== Exercise description ==
In the records below, find the line that contains "pos2: [413, 156]" and the line that contains "before: kapelusz/turkusowy". Set down exactly those lines and every line between them, and nothing more.

#### Provided data ####

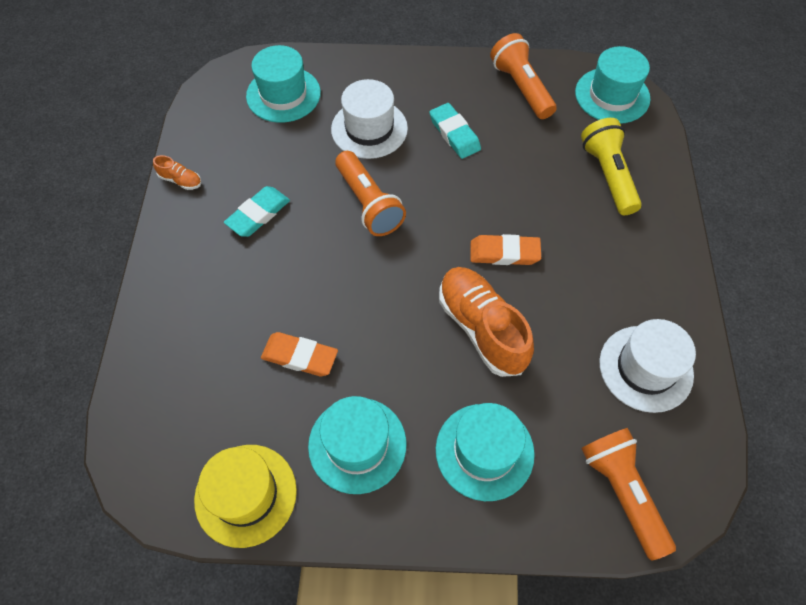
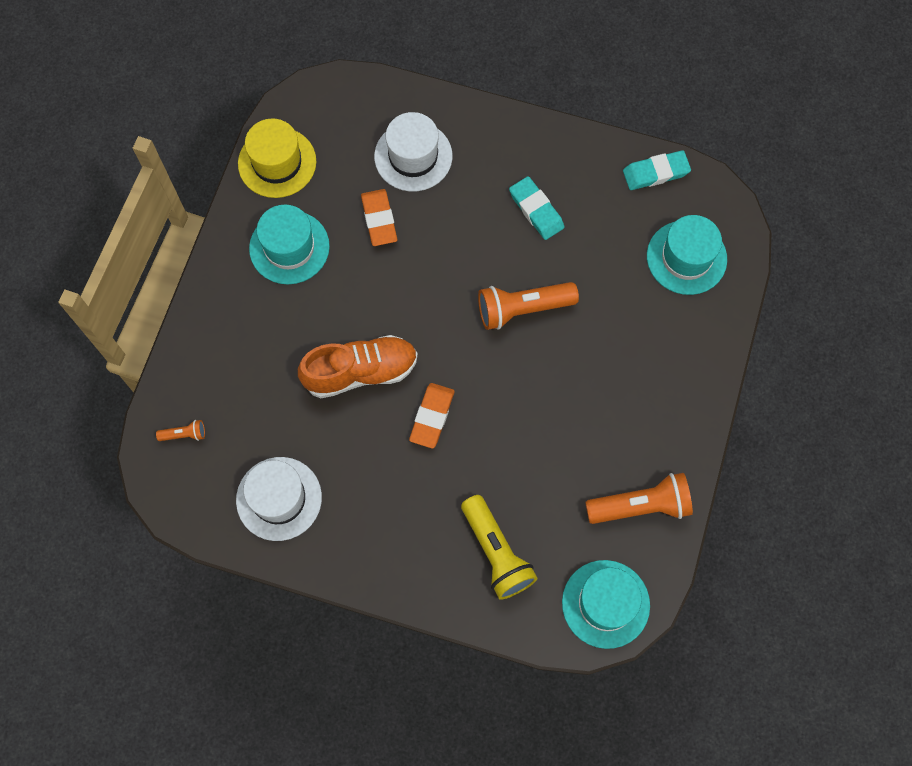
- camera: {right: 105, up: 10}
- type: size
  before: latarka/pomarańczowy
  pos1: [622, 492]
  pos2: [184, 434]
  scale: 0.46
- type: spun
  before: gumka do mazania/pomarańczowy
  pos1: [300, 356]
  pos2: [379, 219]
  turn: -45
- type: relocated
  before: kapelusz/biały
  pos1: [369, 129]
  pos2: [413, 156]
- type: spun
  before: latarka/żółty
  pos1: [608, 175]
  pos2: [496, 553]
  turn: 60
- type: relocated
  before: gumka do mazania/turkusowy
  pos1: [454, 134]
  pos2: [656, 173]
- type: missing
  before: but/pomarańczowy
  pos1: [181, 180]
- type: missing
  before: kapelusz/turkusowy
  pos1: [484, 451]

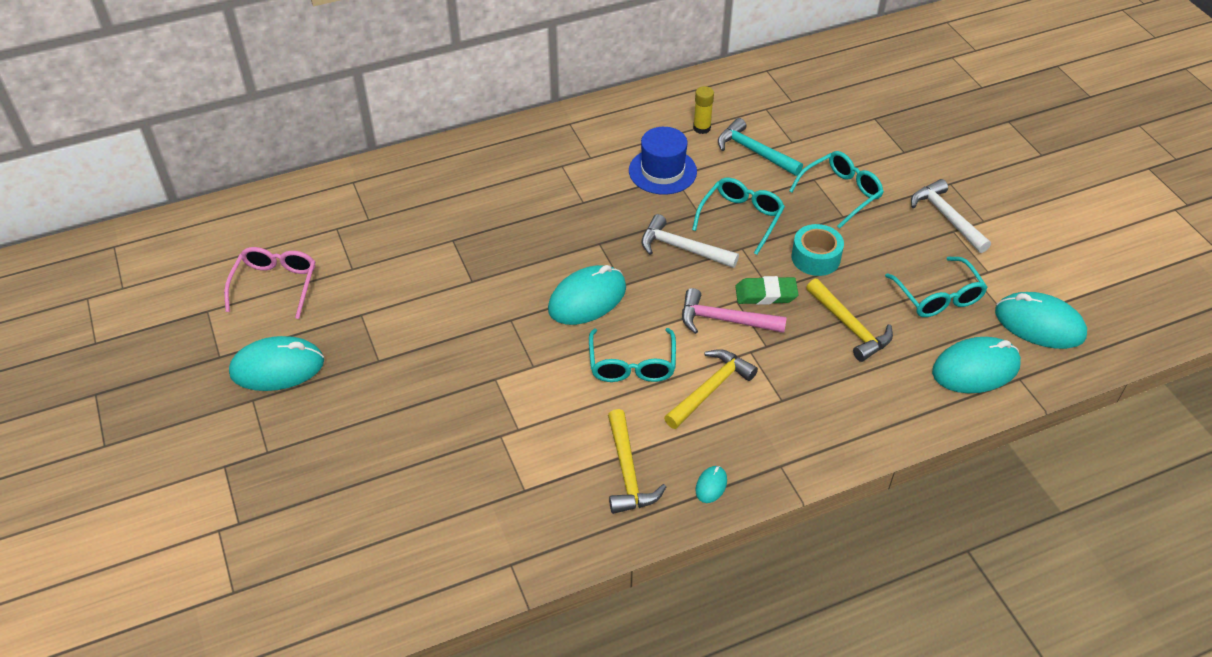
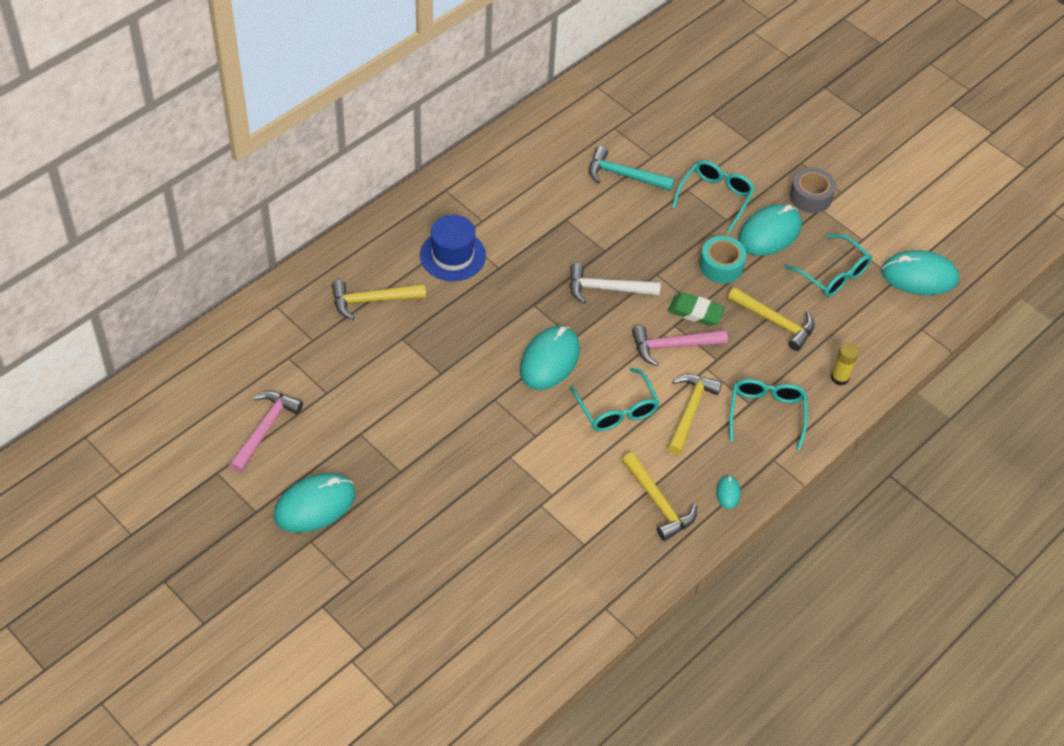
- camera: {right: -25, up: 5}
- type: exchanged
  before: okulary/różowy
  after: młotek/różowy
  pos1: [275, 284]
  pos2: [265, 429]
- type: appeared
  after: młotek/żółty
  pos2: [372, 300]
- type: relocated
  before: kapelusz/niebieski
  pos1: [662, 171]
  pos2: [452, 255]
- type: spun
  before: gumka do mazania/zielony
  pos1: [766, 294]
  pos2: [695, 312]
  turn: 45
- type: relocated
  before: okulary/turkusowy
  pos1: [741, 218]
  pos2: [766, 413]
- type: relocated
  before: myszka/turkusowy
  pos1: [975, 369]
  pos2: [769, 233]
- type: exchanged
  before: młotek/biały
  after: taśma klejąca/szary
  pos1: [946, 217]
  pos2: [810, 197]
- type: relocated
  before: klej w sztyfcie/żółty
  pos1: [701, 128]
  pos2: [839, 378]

####
#### Provided data ####

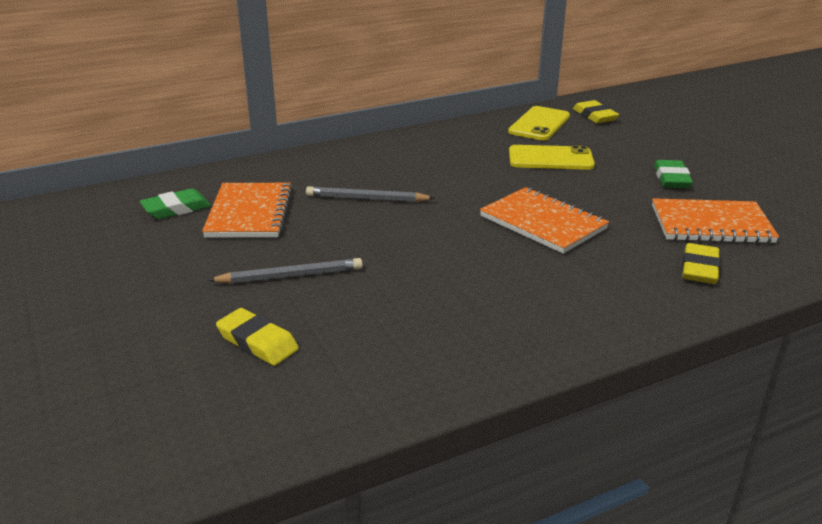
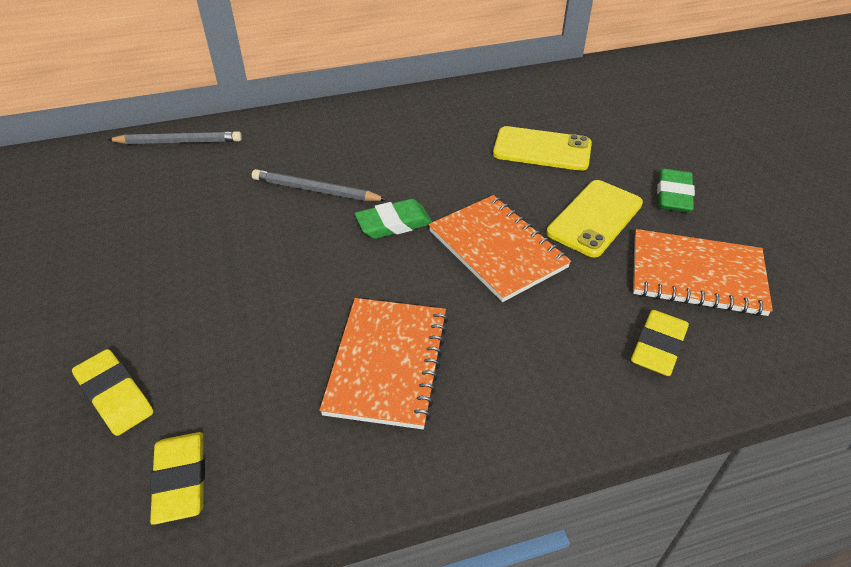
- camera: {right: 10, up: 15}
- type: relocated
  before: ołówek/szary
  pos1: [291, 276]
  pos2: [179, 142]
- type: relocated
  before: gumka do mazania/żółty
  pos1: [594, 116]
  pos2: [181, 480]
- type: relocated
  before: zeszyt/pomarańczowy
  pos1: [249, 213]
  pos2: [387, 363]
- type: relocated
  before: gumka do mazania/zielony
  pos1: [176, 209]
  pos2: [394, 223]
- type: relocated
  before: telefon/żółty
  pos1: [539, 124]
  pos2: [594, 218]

####

== Your response ==
  pos2: [413, 156]
- type: spun
  before: latarka/żółty
  pos1: [608, 175]
  pos2: [496, 553]
  turn: 60
- type: relocated
  before: gumka do mazania/turkusowy
  pos1: [454, 134]
  pos2: [656, 173]
- type: missing
  before: but/pomarańczowy
  pos1: [181, 180]
- type: missing
  before: kapelusz/turkusowy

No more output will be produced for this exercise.